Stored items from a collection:
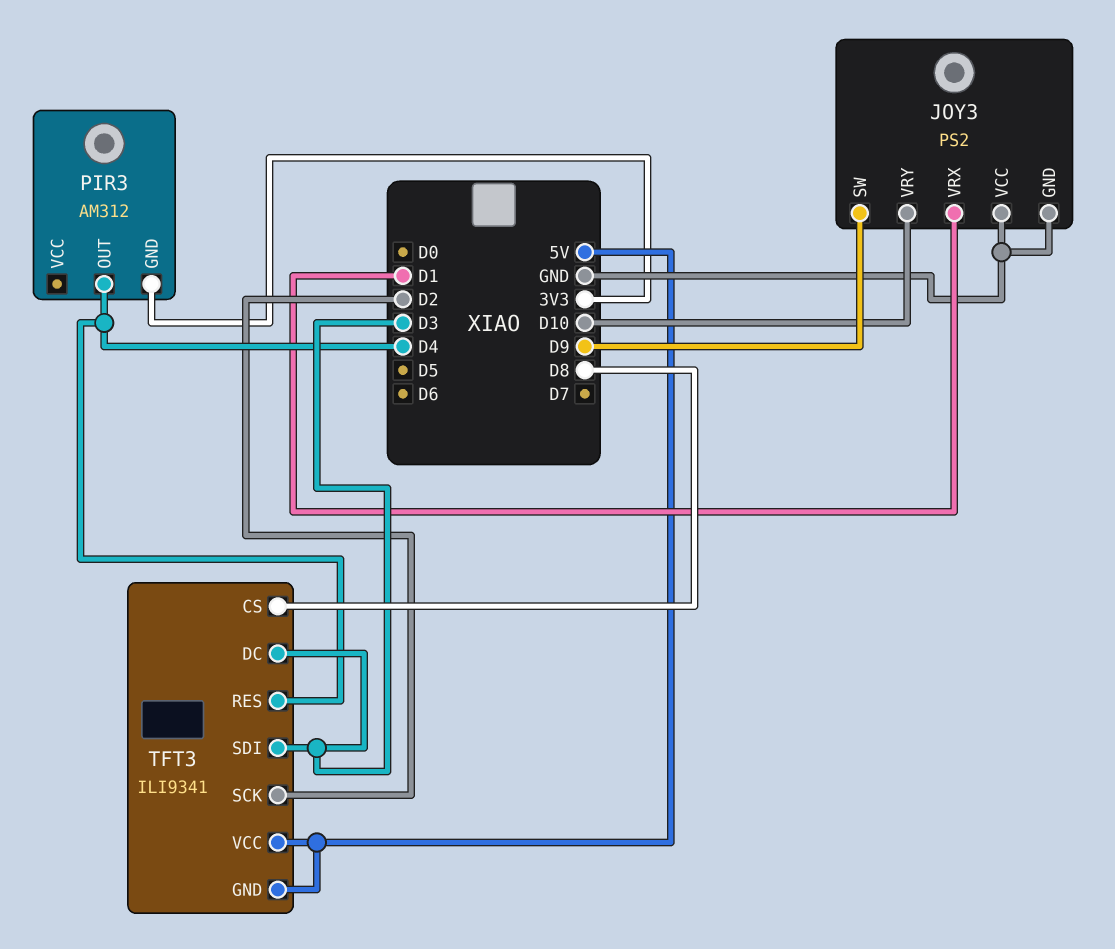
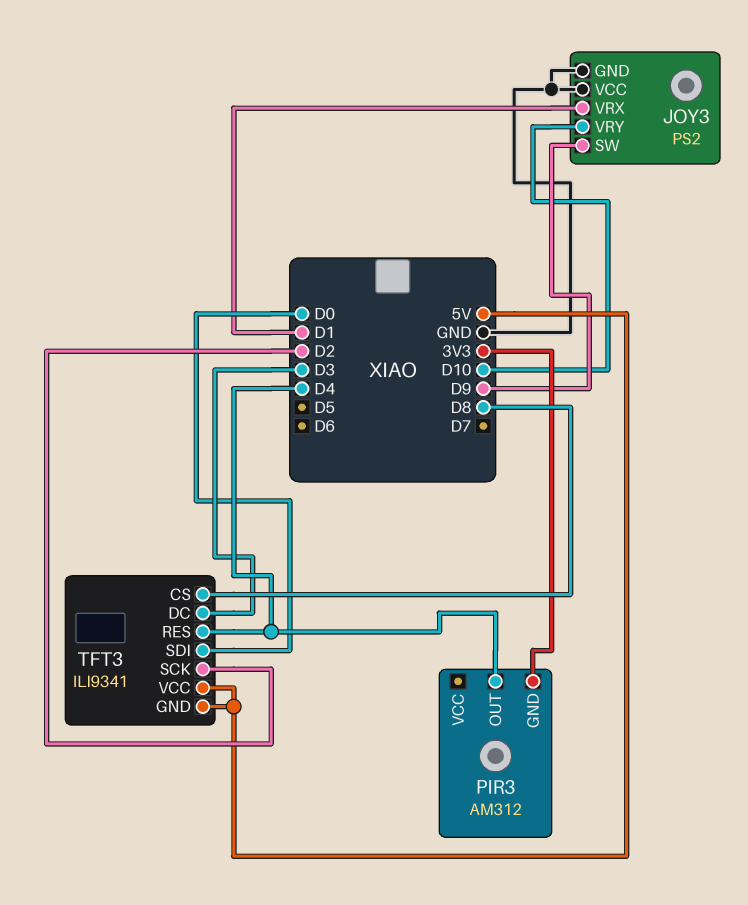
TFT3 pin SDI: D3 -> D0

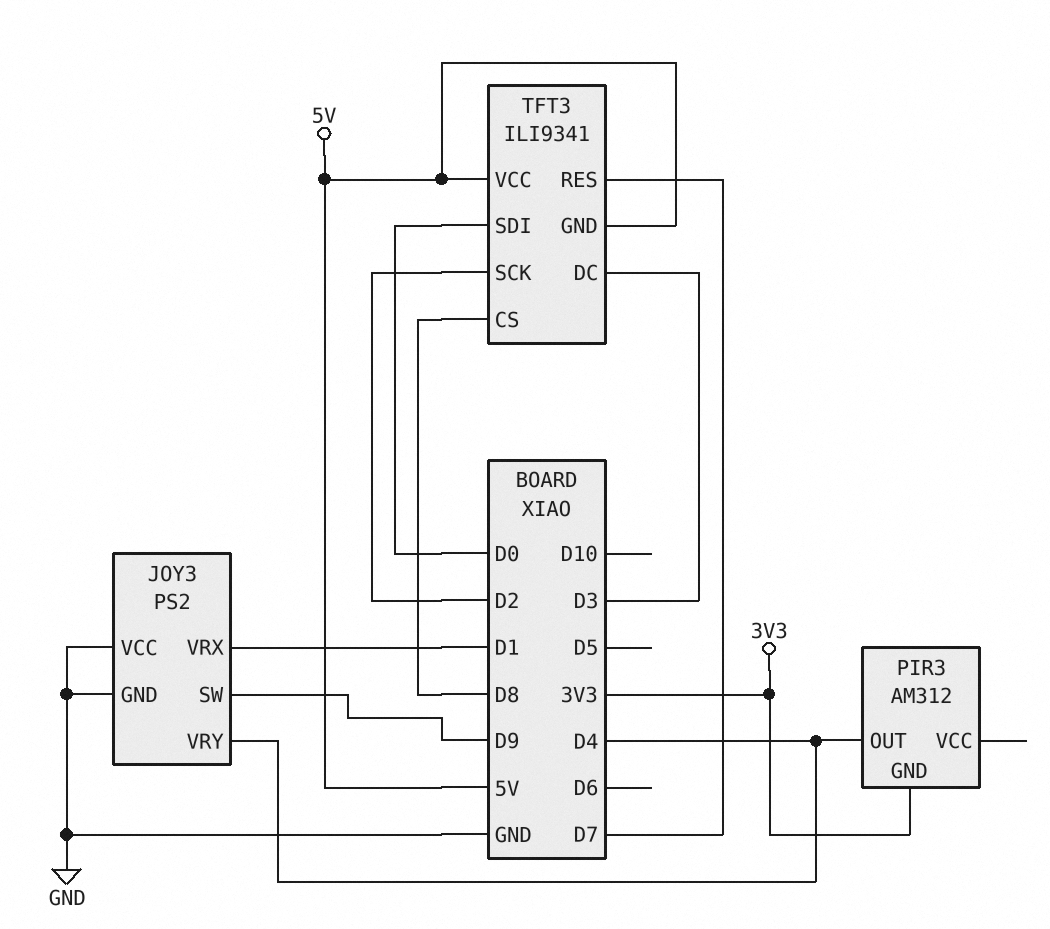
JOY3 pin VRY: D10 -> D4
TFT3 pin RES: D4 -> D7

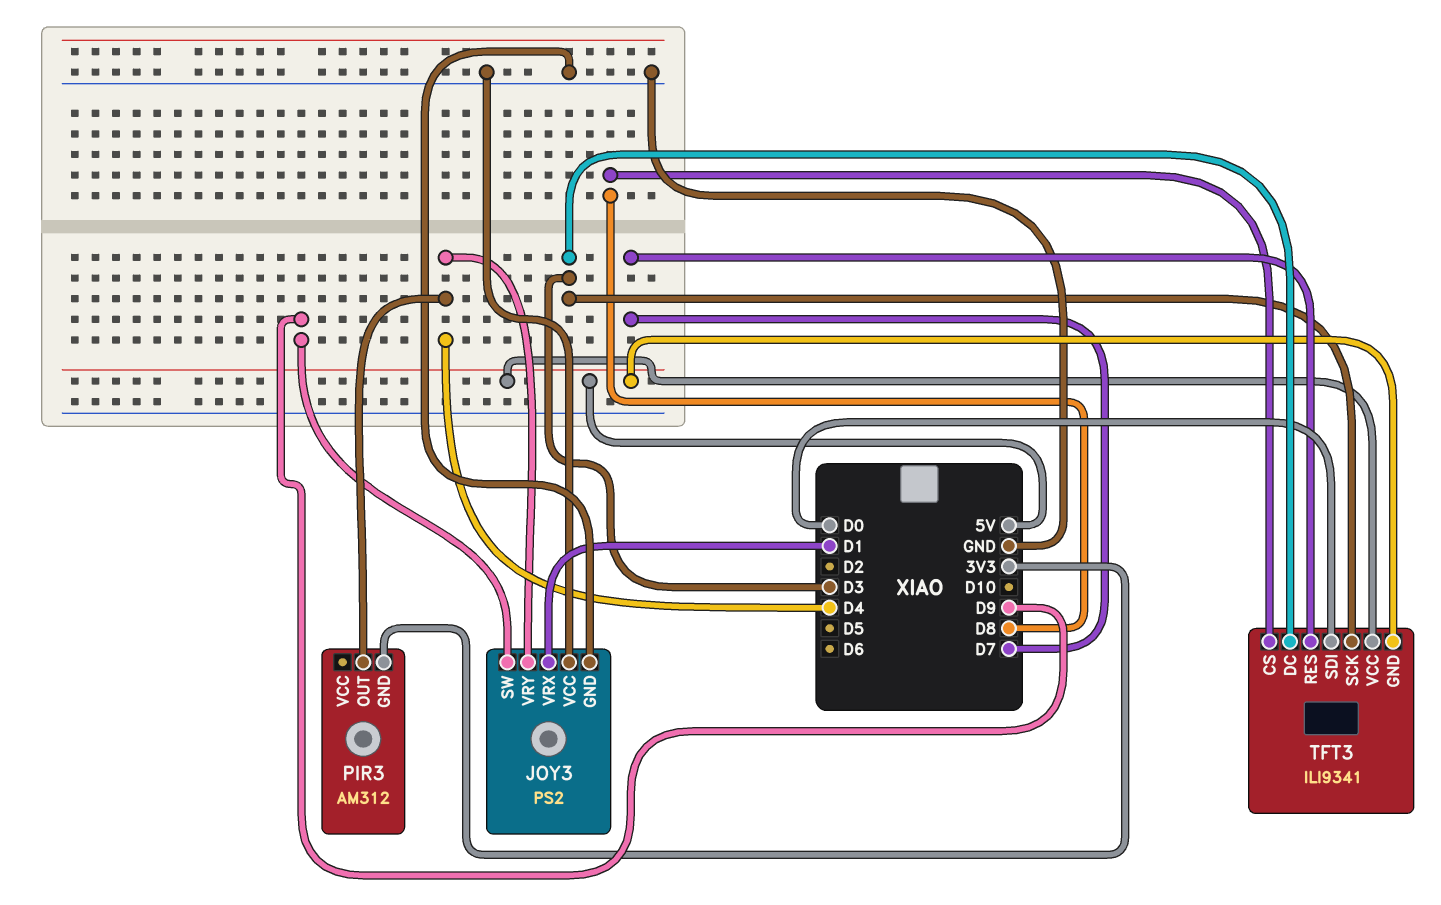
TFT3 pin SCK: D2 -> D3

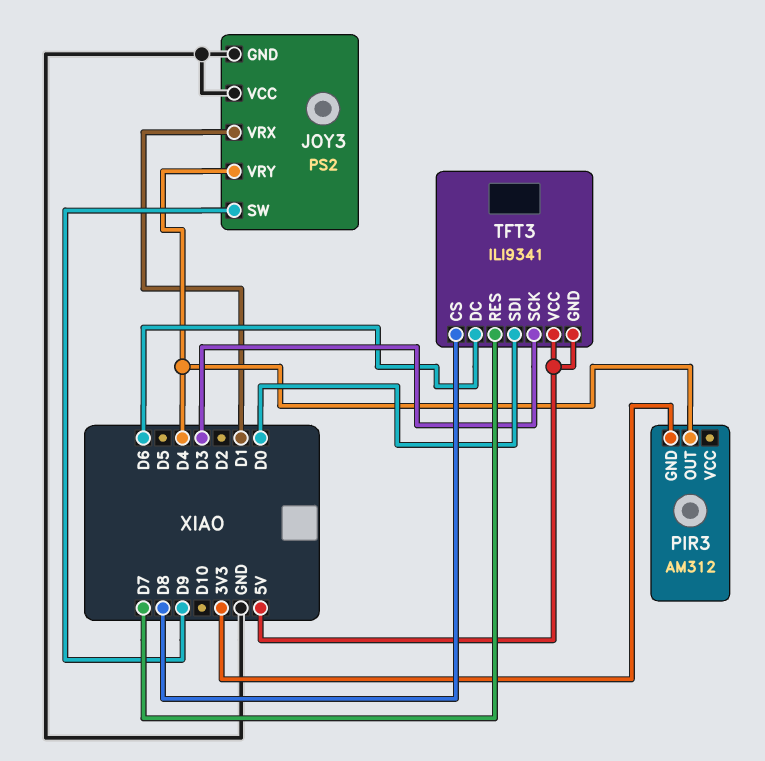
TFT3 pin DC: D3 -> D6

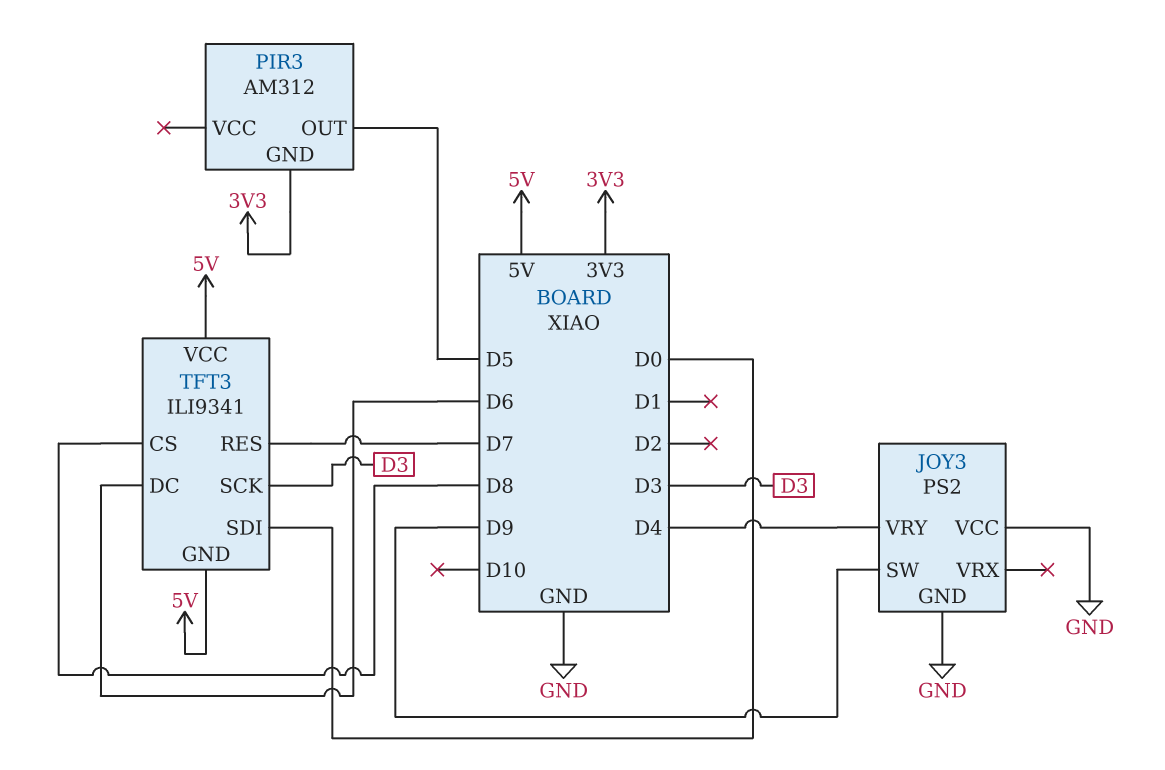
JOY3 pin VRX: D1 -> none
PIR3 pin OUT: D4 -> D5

YOUR GOAL:
From the line containing "JOY3 pin VRY: D10 -> D4" to the end of the data above, give those lines again verbatim, with both endpoints included and no images.

OUTPUT FOR THIS TASK:
JOY3 pin VRY: D10 -> D4
TFT3 pin RES: D4 -> D7

TFT3 pin SCK: D2 -> D3

TFT3 pin DC: D3 -> D6

JOY3 pin VRX: D1 -> none
PIR3 pin OUT: D4 -> D5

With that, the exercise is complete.